*Task details*:
Please copy the items below word for word, everything from the start of the items down to the line containing "H: 4:57 -> 4:55", both included.

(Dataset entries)
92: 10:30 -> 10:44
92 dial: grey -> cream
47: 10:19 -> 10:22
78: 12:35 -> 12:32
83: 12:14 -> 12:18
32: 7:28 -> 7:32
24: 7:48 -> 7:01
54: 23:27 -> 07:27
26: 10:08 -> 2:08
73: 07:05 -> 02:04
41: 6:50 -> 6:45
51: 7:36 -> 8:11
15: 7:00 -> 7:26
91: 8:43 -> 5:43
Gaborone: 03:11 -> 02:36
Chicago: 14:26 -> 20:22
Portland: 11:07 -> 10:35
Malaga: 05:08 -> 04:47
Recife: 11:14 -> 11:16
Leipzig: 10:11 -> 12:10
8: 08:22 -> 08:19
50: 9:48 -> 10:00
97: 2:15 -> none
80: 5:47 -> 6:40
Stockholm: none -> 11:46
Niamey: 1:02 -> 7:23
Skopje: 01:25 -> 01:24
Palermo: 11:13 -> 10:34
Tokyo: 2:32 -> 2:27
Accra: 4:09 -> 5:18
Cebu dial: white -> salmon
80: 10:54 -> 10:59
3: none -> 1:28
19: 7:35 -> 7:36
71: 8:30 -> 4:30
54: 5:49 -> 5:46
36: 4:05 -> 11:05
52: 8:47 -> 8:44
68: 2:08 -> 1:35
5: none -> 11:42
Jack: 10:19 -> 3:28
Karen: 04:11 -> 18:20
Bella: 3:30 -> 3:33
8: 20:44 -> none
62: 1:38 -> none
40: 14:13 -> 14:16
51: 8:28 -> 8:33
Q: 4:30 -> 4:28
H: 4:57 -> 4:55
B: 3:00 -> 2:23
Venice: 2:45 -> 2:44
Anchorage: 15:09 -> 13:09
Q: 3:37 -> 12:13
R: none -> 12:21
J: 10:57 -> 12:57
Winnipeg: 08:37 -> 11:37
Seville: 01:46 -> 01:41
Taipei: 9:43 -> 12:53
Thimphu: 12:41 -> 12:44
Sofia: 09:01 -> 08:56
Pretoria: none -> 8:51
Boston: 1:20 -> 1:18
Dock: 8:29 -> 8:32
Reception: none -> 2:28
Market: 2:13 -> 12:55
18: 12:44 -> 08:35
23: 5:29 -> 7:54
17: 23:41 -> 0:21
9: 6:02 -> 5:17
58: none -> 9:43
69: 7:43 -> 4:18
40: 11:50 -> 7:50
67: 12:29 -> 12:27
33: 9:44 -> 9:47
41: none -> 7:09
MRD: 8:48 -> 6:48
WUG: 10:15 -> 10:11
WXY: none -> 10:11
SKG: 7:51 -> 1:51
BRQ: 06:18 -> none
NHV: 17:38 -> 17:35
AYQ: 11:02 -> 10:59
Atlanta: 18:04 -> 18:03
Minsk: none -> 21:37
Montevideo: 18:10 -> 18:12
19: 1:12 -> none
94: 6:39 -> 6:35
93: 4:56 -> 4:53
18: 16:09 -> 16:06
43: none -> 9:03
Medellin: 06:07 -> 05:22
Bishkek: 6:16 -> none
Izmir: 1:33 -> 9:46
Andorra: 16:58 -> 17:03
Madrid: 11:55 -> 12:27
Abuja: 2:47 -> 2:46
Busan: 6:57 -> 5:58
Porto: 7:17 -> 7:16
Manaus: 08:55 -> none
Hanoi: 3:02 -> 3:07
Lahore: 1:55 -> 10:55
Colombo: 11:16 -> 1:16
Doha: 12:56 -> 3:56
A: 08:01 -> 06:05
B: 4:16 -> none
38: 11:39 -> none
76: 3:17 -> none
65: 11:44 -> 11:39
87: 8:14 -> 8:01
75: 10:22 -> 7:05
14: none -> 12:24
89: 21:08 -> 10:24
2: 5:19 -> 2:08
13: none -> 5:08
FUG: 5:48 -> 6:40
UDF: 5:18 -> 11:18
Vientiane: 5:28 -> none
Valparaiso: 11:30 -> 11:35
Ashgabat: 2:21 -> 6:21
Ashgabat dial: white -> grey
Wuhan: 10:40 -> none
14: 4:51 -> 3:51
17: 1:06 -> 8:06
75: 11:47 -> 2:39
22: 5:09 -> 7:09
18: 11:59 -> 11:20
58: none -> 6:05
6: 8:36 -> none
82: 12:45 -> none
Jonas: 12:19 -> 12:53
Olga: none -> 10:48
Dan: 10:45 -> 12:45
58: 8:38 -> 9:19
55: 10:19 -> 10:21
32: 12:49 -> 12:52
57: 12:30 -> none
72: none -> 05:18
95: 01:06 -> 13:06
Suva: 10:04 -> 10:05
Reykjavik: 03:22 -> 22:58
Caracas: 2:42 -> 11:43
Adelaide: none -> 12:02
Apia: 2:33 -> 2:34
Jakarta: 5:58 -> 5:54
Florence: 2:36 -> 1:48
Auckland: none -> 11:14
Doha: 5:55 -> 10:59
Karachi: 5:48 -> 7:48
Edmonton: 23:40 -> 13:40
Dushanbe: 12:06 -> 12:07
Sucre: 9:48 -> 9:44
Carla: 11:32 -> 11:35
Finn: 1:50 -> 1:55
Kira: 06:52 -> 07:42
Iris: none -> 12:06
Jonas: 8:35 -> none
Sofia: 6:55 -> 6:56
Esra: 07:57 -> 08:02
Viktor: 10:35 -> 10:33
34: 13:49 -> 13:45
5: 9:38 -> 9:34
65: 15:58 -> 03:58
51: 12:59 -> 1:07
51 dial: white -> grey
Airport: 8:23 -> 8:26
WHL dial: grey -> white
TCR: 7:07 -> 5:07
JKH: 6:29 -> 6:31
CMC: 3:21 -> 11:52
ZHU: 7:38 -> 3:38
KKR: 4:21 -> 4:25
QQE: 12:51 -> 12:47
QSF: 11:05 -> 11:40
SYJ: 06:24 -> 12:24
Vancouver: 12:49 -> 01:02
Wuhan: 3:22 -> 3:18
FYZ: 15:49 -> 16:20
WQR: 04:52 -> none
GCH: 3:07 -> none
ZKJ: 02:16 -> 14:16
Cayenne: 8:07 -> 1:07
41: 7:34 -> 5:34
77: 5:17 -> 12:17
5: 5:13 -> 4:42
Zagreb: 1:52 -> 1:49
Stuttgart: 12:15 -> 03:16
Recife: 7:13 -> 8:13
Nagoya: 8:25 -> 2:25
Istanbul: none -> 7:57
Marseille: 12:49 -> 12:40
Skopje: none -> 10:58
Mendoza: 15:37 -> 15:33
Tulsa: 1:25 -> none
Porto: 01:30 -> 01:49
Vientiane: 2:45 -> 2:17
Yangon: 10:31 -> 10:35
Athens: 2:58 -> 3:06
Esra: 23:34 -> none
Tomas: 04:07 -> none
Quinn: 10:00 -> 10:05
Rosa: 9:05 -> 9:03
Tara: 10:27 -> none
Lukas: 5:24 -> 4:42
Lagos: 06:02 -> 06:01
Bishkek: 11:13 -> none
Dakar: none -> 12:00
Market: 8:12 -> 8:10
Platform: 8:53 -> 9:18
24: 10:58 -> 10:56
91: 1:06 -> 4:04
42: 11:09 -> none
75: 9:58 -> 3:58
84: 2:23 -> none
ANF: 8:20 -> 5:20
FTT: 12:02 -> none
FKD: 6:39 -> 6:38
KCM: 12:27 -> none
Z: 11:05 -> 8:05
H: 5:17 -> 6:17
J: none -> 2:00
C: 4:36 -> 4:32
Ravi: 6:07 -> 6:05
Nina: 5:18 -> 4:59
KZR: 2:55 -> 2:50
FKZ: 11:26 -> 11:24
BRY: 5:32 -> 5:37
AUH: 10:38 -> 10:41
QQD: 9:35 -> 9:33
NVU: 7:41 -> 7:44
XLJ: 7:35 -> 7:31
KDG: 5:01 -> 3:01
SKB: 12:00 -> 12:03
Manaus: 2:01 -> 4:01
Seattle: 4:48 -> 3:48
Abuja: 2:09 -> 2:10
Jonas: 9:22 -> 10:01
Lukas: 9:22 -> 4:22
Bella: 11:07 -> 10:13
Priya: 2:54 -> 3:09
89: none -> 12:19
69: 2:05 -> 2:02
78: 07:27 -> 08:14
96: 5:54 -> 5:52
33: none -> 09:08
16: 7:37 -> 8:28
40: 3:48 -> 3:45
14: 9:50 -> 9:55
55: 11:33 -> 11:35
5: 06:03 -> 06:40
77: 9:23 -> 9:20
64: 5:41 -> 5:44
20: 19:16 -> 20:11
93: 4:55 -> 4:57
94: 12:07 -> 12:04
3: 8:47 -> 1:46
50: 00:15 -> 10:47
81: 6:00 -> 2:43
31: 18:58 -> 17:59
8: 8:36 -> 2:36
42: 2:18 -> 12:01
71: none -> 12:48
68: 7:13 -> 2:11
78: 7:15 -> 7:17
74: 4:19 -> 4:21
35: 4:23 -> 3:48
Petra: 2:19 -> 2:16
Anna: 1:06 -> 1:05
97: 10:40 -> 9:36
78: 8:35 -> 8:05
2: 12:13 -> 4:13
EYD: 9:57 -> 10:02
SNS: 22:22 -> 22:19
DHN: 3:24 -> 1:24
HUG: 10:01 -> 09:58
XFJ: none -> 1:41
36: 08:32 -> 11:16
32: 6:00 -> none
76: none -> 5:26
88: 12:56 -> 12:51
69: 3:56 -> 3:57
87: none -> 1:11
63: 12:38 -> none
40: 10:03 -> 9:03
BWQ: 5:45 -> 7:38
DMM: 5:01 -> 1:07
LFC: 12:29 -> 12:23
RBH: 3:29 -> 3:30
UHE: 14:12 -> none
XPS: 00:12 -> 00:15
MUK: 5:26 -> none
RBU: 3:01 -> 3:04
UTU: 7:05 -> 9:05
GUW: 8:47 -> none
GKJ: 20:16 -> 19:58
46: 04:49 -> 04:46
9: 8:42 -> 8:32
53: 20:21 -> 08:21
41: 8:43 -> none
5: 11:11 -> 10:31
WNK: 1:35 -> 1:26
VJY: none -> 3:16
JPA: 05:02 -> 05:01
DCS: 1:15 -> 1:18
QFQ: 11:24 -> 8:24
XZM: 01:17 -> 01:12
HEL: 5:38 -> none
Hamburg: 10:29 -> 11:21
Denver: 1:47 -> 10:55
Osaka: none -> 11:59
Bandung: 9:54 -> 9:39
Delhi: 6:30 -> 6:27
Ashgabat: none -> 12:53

*Solution for this problem*:
92: 10:30 -> 10:44
92 dial: grey -> cream
47: 10:19 -> 10:22
78: 12:35 -> 12:32
83: 12:14 -> 12:18
32: 7:28 -> 7:32
24: 7:48 -> 7:01
54: 23:27 -> 07:27
26: 10:08 -> 2:08
73: 07:05 -> 02:04
41: 6:50 -> 6:45
51: 7:36 -> 8:11
15: 7:00 -> 7:26
91: 8:43 -> 5:43
Gaborone: 03:11 -> 02:36
Chicago: 14:26 -> 20:22
Portland: 11:07 -> 10:35
Malaga: 05:08 -> 04:47
Recife: 11:14 -> 11:16
Leipzig: 10:11 -> 12:10
8: 08:22 -> 08:19
50: 9:48 -> 10:00
97: 2:15 -> none
80: 5:47 -> 6:40
Stockholm: none -> 11:46
Niamey: 1:02 -> 7:23
Skopje: 01:25 -> 01:24
Palermo: 11:13 -> 10:34
Tokyo: 2:32 -> 2:27
Accra: 4:09 -> 5:18
Cebu dial: white -> salmon
80: 10:54 -> 10:59
3: none -> 1:28
19: 7:35 -> 7:36
71: 8:30 -> 4:30
54: 5:49 -> 5:46
36: 4:05 -> 11:05
52: 8:47 -> 8:44
68: 2:08 -> 1:35
5: none -> 11:42
Jack: 10:19 -> 3:28
Karen: 04:11 -> 18:20
Bella: 3:30 -> 3:33
8: 20:44 -> none
62: 1:38 -> none
40: 14:13 -> 14:16
51: 8:28 -> 8:33
Q: 4:30 -> 4:28
H: 4:57 -> 4:55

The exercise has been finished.